### Aim
Copy out the listing below in full, keeping every line unchanged.

━━━━━ Listed records ━━━━━

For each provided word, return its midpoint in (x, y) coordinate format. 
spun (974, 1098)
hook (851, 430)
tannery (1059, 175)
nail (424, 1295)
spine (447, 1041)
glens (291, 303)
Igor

━━━━━

### Task solution
For each provided word, return its midpoint in (x, y) coordinate format. 
spun (974, 1098)
hook (851, 430)
tannery (1059, 175)
nail (424, 1295)
spine (447, 1041)
glens (291, 303)
Igor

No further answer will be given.